INPUT RECORDS: Begin
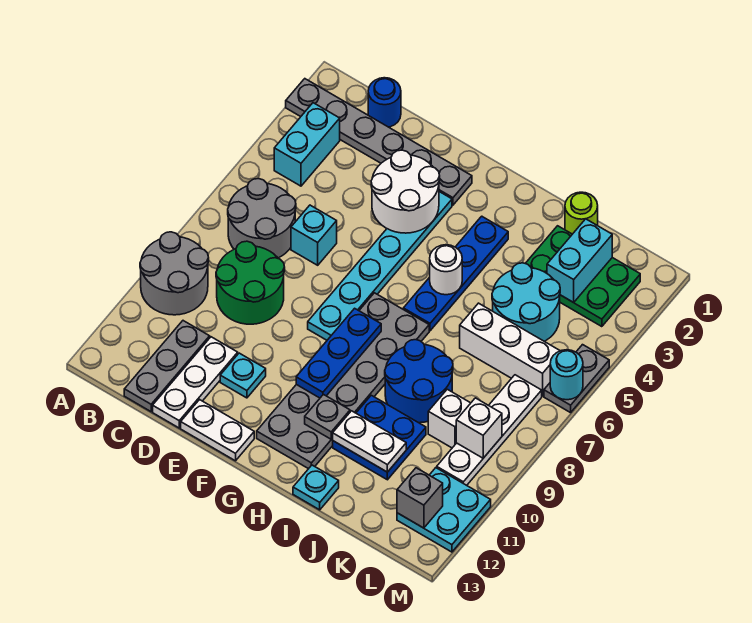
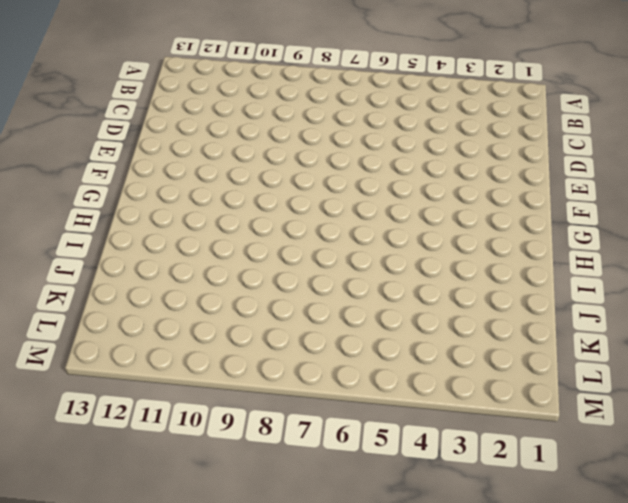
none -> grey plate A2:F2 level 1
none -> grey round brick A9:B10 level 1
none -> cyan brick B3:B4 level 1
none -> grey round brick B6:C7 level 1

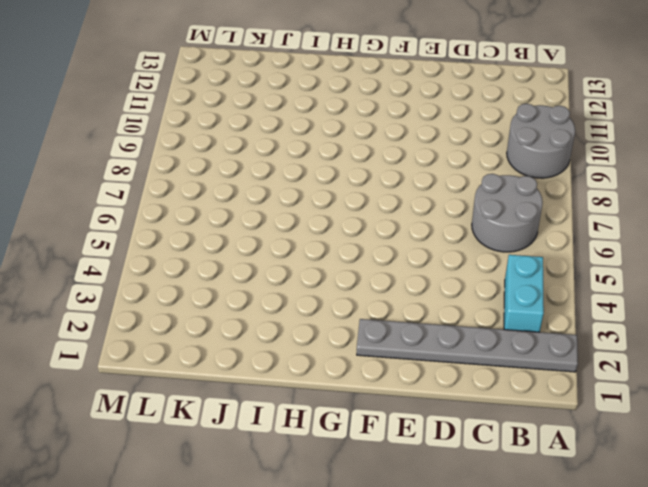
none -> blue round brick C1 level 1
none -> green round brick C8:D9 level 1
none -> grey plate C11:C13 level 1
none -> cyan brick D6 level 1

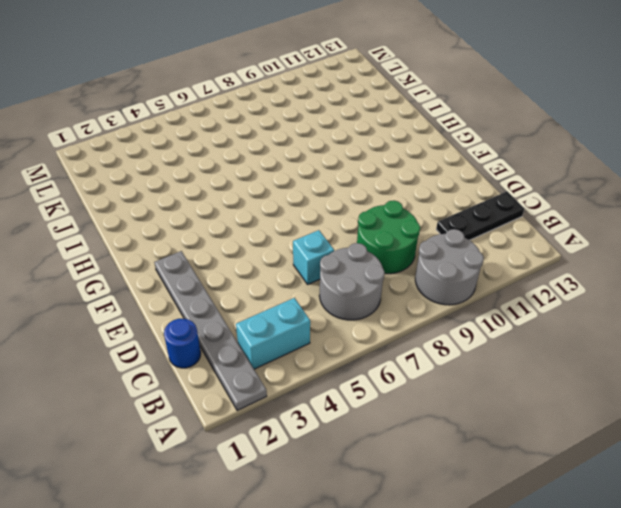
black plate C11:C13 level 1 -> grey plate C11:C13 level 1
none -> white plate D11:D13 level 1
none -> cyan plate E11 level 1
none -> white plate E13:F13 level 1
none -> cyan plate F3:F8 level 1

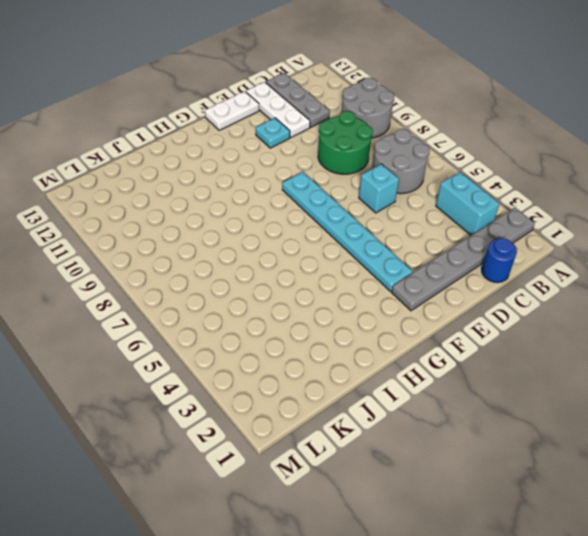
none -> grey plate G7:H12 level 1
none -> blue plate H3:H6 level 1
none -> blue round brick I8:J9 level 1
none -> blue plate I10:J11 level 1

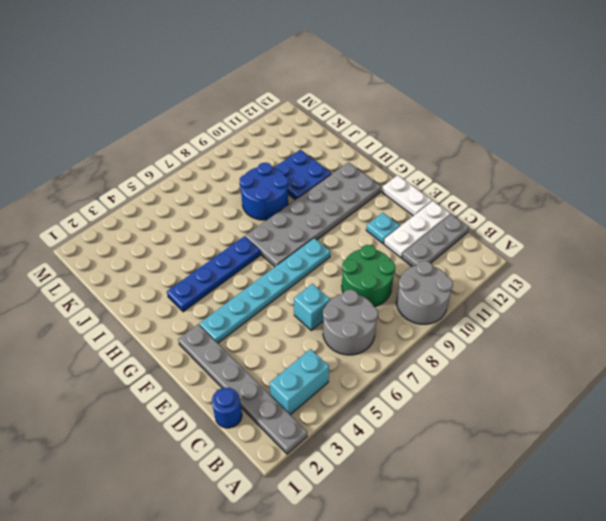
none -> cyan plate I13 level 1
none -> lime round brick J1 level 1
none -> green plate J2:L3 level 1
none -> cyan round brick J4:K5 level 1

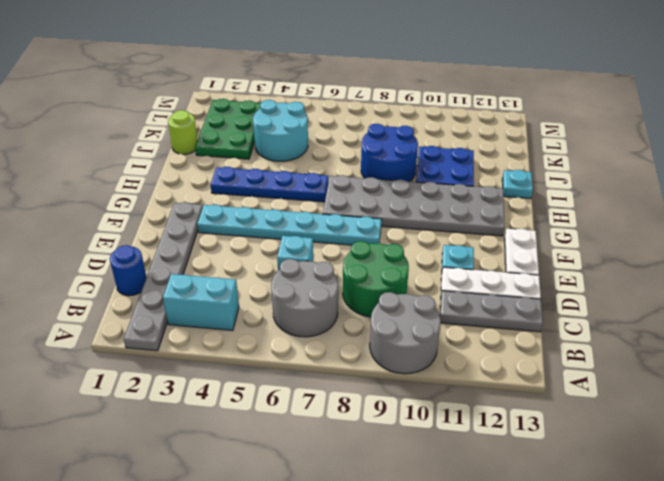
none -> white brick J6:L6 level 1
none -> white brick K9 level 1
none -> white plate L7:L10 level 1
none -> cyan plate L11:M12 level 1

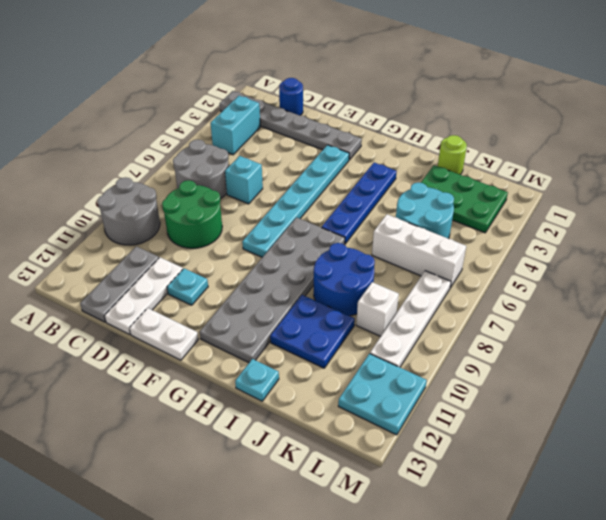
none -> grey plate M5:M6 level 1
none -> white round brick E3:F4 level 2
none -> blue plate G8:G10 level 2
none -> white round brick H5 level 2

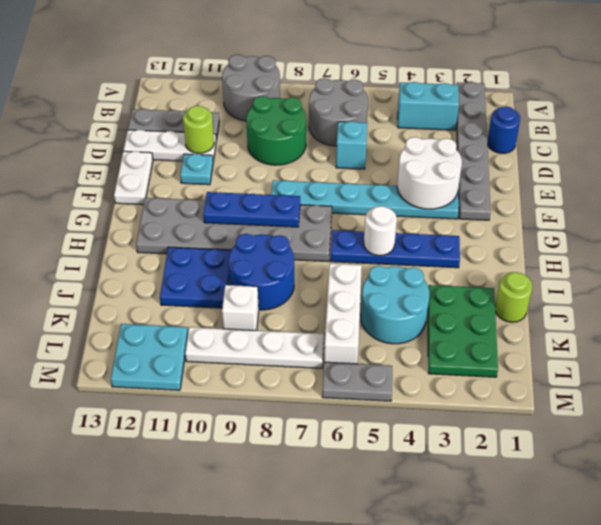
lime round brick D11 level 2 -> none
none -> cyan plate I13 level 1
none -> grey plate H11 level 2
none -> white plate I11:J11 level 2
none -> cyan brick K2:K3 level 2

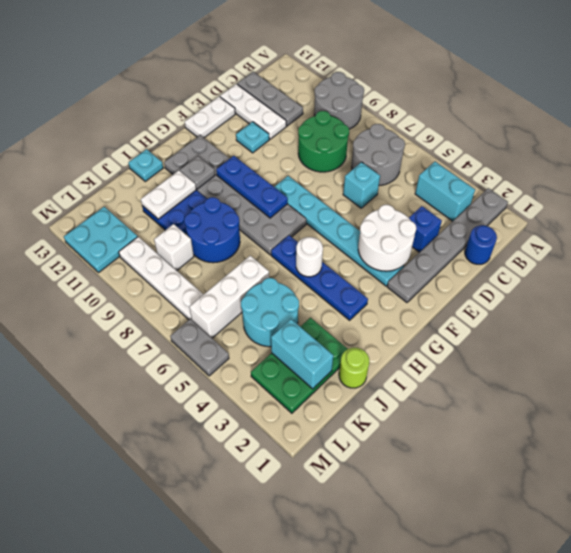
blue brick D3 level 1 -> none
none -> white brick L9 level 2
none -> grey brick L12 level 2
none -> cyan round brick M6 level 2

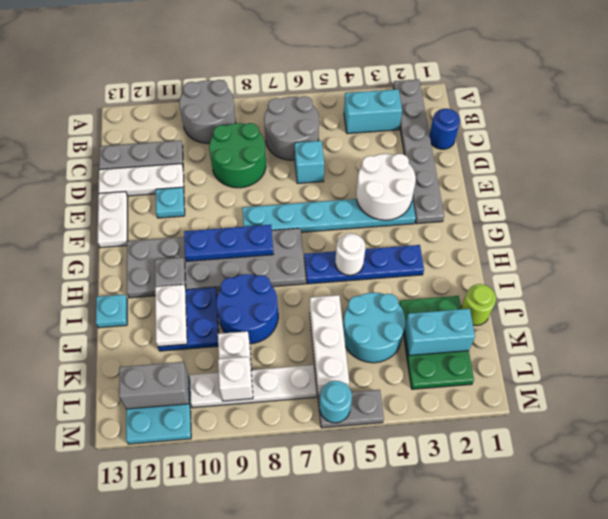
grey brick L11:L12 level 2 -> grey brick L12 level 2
INPUT RECORDS: End
INPUT RECORDS: Begin
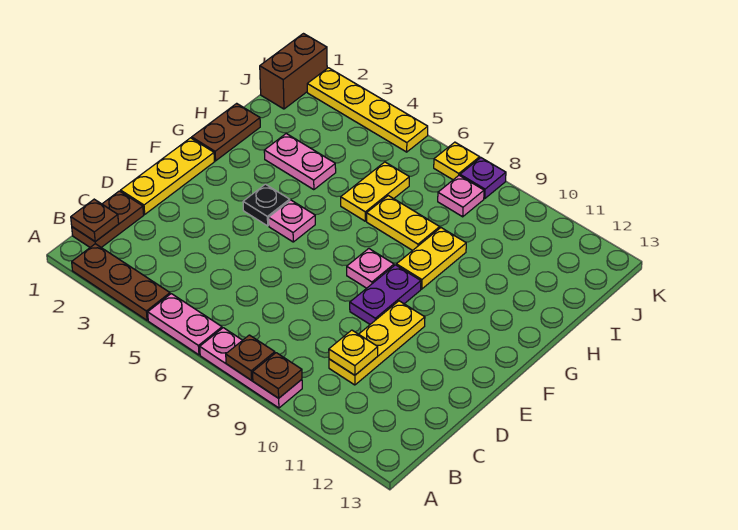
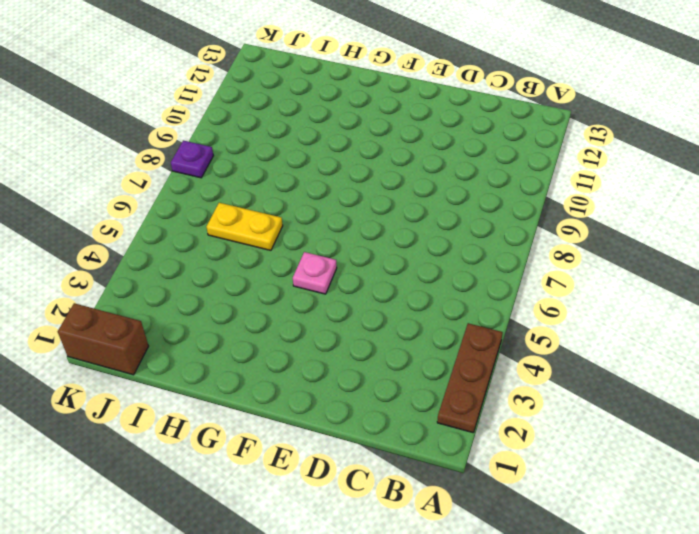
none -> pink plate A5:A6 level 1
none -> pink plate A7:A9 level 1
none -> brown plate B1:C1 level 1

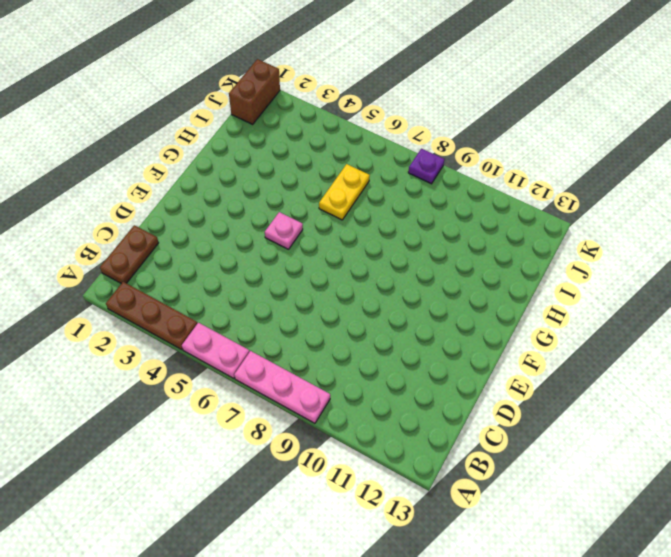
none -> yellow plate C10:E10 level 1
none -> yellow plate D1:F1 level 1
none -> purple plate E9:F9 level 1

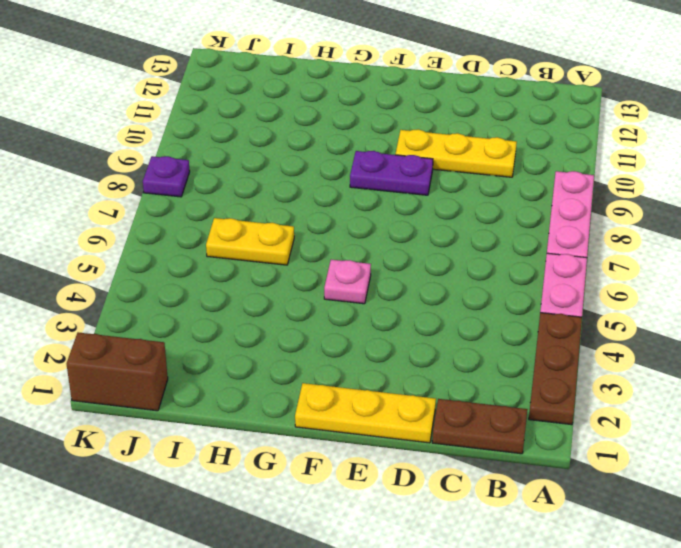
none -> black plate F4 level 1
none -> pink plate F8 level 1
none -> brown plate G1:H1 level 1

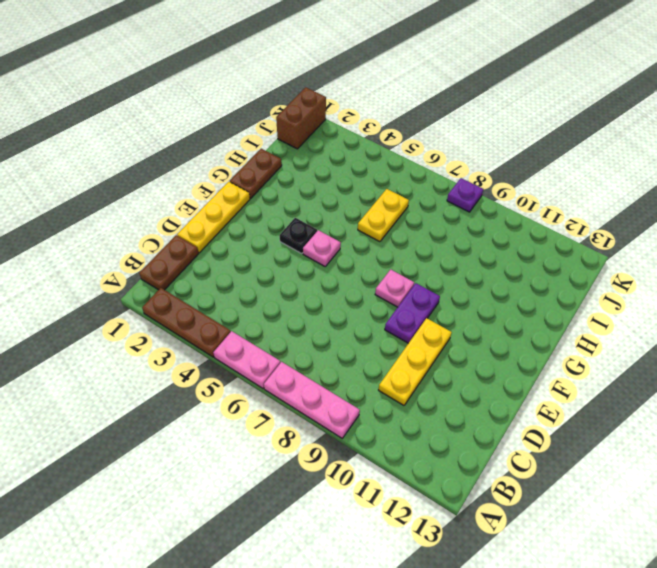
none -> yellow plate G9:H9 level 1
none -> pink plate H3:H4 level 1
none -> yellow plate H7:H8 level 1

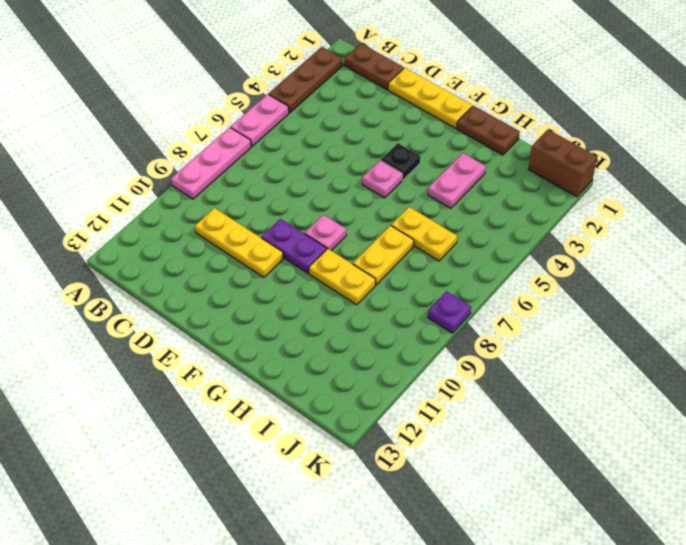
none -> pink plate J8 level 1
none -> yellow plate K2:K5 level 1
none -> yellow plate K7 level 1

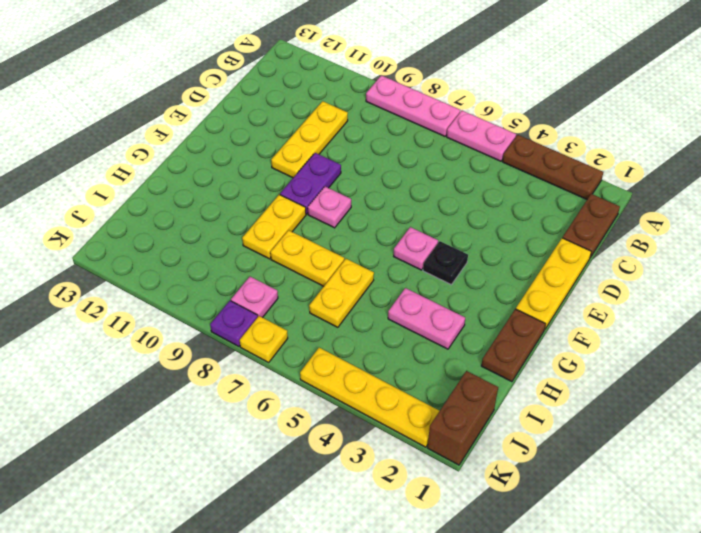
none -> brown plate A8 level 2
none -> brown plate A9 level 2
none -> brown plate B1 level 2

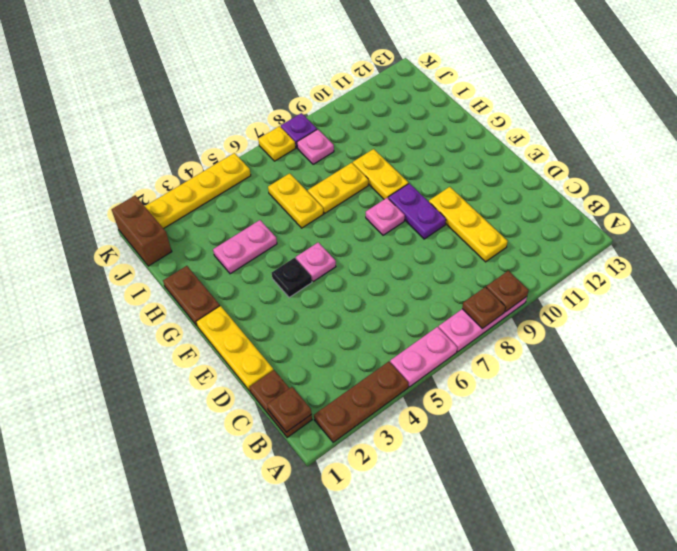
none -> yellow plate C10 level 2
INPUT RECORDS: End
Your answer should be the lines above, word for word, from the line with "none -> pink plate A5:A6 level 1" through the line with "none -> yellow plate G9:H9 level 1", minus the pictures.

none -> pink plate A5:A6 level 1
none -> pink plate A7:A9 level 1
none -> brown plate B1:C1 level 1

none -> yellow plate C10:E10 level 1
none -> yellow plate D1:F1 level 1
none -> purple plate E9:F9 level 1

none -> black plate F4 level 1
none -> pink plate F8 level 1
none -> brown plate G1:H1 level 1

none -> yellow plate G9:H9 level 1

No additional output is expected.